*** Begin section ***
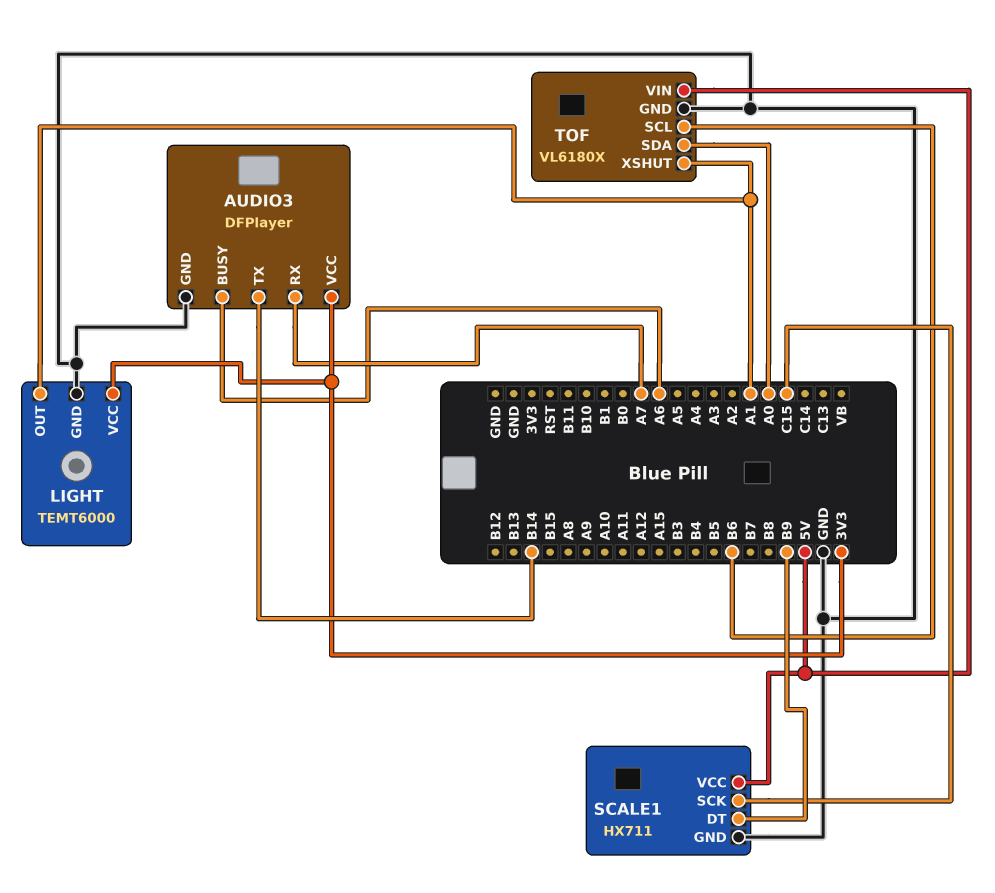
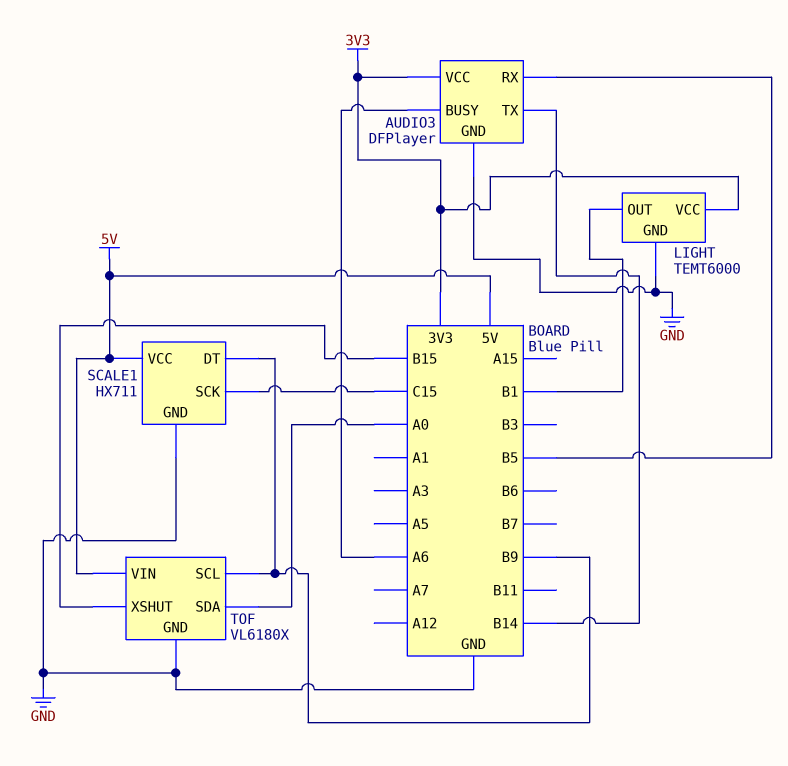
AUDIO3 pin RX: A7 -> B5
LIGHT pin OUT: A1 -> B1
TOF pin SCL: B6 -> B9
TOF pin XSHUT: A1 -> B15

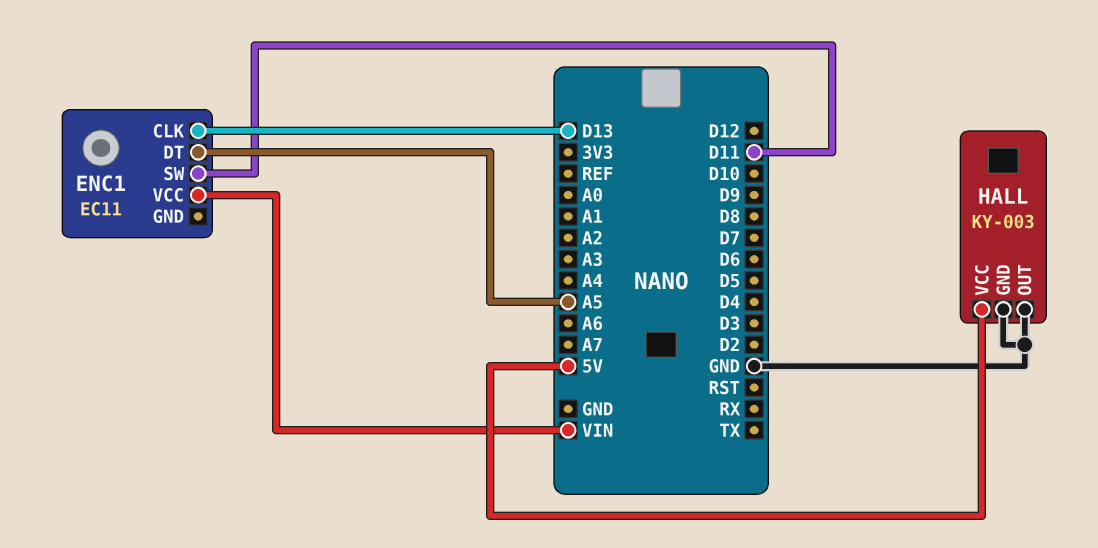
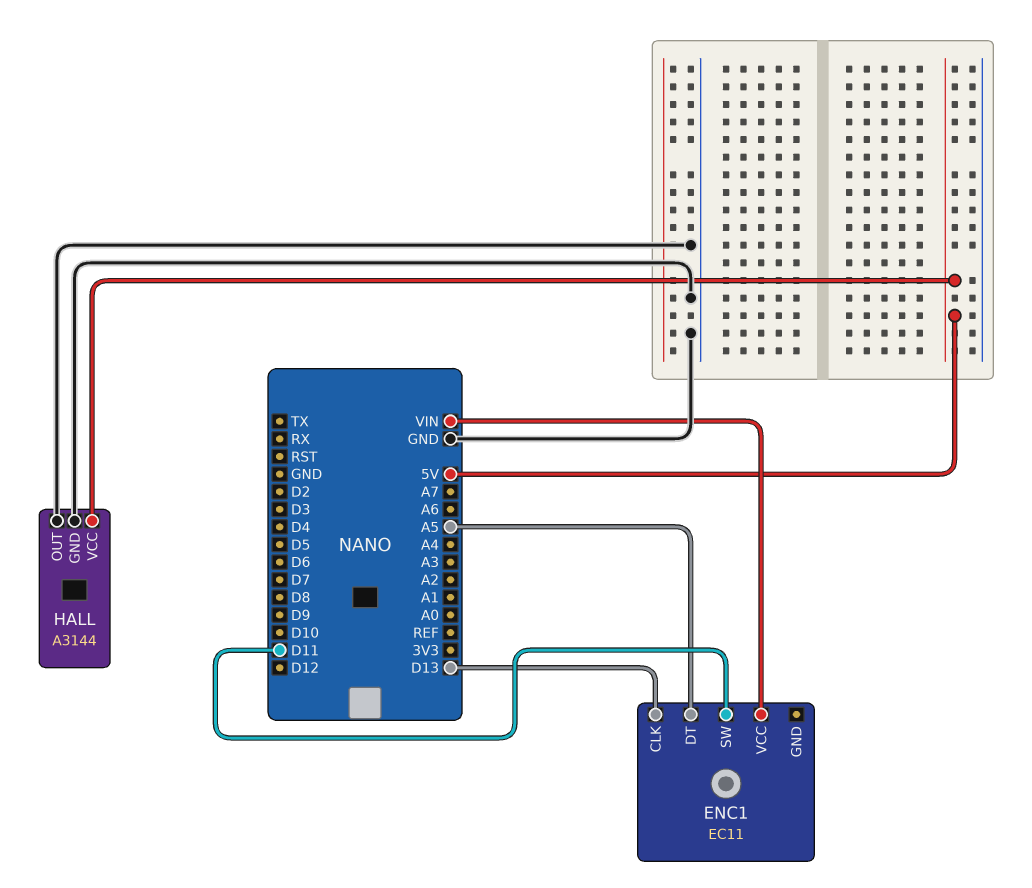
HALL: KY-003 -> A3144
*** End section ***
What is needed — Omit the pictures and retype exactly the lines from the one containing "TOF pin SCL: B6 -> B9" through the end of the entries above.

Answer to the problem —
TOF pin SCL: B6 -> B9
TOF pin XSHUT: A1 -> B15

HALL: KY-003 -> A3144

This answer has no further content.